Brief
Identify each line in the records below that contains the word "vessel", and copy it.

Source material
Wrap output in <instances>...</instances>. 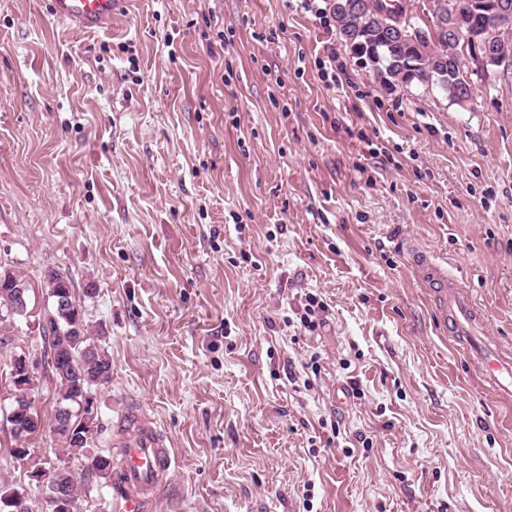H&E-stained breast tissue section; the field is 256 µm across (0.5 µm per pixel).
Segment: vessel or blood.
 <instances>
[{"label":"vessel or blood","mask_w":512,"mask_h":512,"mask_svg":"<svg viewBox=\"0 0 512 512\" xmlns=\"http://www.w3.org/2000/svg\"><path fill=\"white\" fill-rule=\"evenodd\" d=\"M124 2L51 0V12L58 21L100 30L111 25ZM410 262L425 287L437 295L435 315L440 327L463 346L482 382L502 399L512 400V351L489 339L474 300L438 257L414 249ZM118 430L112 455V512H153L157 493L176 466L174 453L163 432L140 409L127 410L119 419Z\"/></svg>","instance_id":"b4317fda"}]
</instances>
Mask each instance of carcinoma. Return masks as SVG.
Wrapping results in <instances>:
<instances>
[{
    "label": "carcinoma",
    "mask_w": 512,
    "mask_h": 512,
    "mask_svg": "<svg viewBox=\"0 0 512 512\" xmlns=\"http://www.w3.org/2000/svg\"><path fill=\"white\" fill-rule=\"evenodd\" d=\"M362 20L352 13L345 20V27L338 33L339 38L350 48L353 57L365 59V64L380 76L381 80L388 82L400 72L406 55L403 49H398L385 40V36L377 31L361 26ZM469 27H461V32L448 31L438 39L434 45L433 57L435 69L422 71V76L431 78V81H415L417 86H427L431 83L438 85L456 105L461 104L462 97L468 94L465 80V70L461 66L463 54V33L472 30L477 33L483 25V17L470 13L467 15ZM8 282L14 286L5 288L0 281V319L12 316H25L28 309L15 310V294L23 293L29 297V288L25 281L8 273ZM45 288L49 298H54L53 292L59 290L69 291L71 285L68 277L59 270H49L44 275ZM56 310H46L42 320V329L45 336L57 337L55 346L58 351L55 355L49 373L56 382V405L70 407L79 406L82 394L91 391L94 387L110 382L112 378V359L107 352L95 341V337L88 333L83 319H78L68 326L57 324ZM67 450L72 453L82 451L86 447L88 431L82 429L79 414L75 413L69 419V427L56 431ZM86 469L103 477L112 474V457L96 455L89 459ZM43 485L40 489L45 494H53L60 499L69 500L78 496V481L76 474L70 467L59 464L45 469L41 474Z\"/></svg>",
    "instance_id": "cac0c4a2"
}]
</instances>
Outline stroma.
<instances>
[{"instance_id":"stroma-1","label":"stroma","mask_w":512,"mask_h":512,"mask_svg":"<svg viewBox=\"0 0 512 512\" xmlns=\"http://www.w3.org/2000/svg\"><path fill=\"white\" fill-rule=\"evenodd\" d=\"M324 5L127 0L87 33L50 0H0V270L30 288L0 323V485L45 507L29 473L63 463L79 512H112L85 465L133 403L179 460L154 512H512V403L442 333L408 254L440 255L512 349V67L463 107L392 91ZM50 269L112 359L76 456L43 366ZM308 293L326 306L311 333ZM19 356L41 422L21 442ZM12 372L16 373L17 370L15 368H13V370L11 369V372H10L11 383H12L13 388H14L13 389L14 390L13 394L15 395L14 396V400H13V405H12V408H11L12 418H16V419L21 420L25 415L28 414L27 413L28 412L27 403H23L21 406H16L15 408H14V405L17 404V403L25 402L26 401V394L29 391H32V388L27 387L26 386V382L21 381L19 379V376L13 375ZM11 411H10V414H9L8 421H9V423L12 426L13 433L16 435V432L14 431V420L11 418Z\"/></svg>"}]
</instances>
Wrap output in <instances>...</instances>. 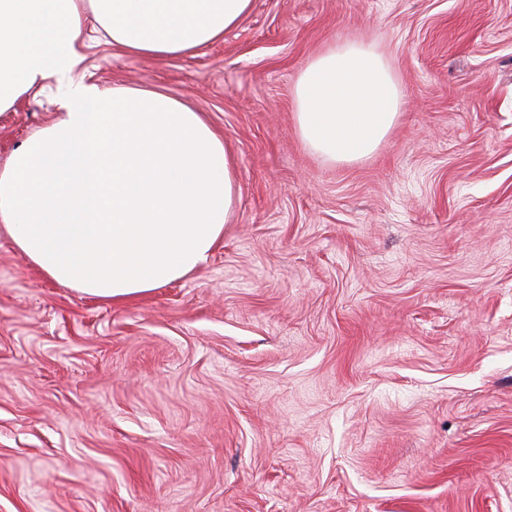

Task output
Segment: vessel or blood.
[{"label":"vessel or blood","mask_w":512,"mask_h":512,"mask_svg":"<svg viewBox=\"0 0 512 512\" xmlns=\"http://www.w3.org/2000/svg\"><path fill=\"white\" fill-rule=\"evenodd\" d=\"M124 2L51 0V12L58 21L100 30L111 25ZM410 262L425 287L437 295L435 315L440 327L463 346L482 382L502 399L512 400V351L489 339L474 300L438 257L414 249ZM118 430L112 455V512H153L157 493L176 466L174 453L163 432L140 409L127 410L119 419Z\"/></svg>","instance_id":"b4317fda"}]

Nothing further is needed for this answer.